→ WHAT THE TASK REQUIRES
All that should come back is the lines of the data below from the one containing "green diamond: (410, 114) -> (350, 51), moved" to the one containing "green ellipse: (673, 337)", inclusive, exactly as they stand.

→ EXTRACTED MATERIAL
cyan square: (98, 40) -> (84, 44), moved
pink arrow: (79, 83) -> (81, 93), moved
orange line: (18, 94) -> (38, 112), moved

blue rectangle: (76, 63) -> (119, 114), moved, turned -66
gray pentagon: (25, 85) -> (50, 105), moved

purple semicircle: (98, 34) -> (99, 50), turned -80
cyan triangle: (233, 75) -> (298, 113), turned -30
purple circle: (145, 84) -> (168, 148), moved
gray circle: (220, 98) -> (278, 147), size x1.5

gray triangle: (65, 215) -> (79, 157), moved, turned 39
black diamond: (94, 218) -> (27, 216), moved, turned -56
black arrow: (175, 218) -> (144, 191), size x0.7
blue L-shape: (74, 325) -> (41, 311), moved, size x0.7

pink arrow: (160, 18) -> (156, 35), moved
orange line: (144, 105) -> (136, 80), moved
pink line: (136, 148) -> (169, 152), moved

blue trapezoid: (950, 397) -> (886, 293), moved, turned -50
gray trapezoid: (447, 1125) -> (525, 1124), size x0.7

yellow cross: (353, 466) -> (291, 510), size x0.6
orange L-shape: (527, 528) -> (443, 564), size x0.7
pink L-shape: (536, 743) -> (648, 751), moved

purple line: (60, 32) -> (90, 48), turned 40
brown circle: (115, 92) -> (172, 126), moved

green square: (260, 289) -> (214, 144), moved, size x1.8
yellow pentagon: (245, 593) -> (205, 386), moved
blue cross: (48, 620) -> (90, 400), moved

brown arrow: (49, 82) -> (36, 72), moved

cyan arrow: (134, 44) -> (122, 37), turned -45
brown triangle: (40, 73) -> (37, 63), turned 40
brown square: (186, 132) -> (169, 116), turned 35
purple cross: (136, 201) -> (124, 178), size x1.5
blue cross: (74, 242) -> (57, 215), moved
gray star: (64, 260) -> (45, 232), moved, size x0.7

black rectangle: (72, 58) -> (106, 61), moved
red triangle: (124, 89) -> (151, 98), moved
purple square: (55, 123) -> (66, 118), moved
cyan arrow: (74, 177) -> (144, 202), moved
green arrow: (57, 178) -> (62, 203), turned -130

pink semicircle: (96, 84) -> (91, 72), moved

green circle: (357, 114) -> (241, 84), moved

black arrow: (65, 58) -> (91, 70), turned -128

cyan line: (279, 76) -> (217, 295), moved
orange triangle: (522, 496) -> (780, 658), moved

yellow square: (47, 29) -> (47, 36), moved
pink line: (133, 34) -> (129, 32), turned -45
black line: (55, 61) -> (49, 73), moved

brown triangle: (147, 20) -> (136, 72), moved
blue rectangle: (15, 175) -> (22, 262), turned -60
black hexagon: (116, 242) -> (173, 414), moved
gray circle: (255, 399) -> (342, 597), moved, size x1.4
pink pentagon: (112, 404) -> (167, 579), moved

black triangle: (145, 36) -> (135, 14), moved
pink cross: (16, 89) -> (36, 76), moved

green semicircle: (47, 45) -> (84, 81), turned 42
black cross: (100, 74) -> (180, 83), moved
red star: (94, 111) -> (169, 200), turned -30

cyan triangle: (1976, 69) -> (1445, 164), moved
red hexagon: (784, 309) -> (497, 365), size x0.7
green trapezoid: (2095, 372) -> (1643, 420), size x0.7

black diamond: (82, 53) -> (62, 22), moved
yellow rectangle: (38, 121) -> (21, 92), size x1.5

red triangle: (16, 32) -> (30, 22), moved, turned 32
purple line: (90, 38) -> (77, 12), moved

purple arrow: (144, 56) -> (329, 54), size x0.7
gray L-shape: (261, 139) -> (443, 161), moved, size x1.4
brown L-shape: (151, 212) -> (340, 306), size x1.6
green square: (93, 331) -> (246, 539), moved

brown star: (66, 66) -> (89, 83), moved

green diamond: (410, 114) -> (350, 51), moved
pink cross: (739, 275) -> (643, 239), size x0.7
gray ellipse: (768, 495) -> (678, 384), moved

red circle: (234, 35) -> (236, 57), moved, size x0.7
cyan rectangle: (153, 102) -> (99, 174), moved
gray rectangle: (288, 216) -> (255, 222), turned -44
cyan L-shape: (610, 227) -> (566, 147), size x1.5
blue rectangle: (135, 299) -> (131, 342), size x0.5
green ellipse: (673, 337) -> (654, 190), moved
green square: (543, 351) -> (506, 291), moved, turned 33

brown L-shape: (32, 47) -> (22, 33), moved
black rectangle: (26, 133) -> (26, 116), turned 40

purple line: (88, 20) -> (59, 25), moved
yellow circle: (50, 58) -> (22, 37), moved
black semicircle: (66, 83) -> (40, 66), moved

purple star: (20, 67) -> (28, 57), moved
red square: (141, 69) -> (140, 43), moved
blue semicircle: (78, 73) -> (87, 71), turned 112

→ RESPONSE BOX
green diamond: (410, 114) -> (350, 51), moved
pink cross: (739, 275) -> (643, 239), size x0.7
gray ellipse: (768, 495) -> (678, 384), moved

red circle: (234, 35) -> (236, 57), moved, size x0.7
cyan rectangle: (153, 102) -> (99, 174), moved
gray rectangle: (288, 216) -> (255, 222), turned -44
cyan L-shape: (610, 227) -> (566, 147), size x1.5
blue rectangle: (135, 299) -> (131, 342), size x0.5
green ellipse: (673, 337) -> (654, 190), moved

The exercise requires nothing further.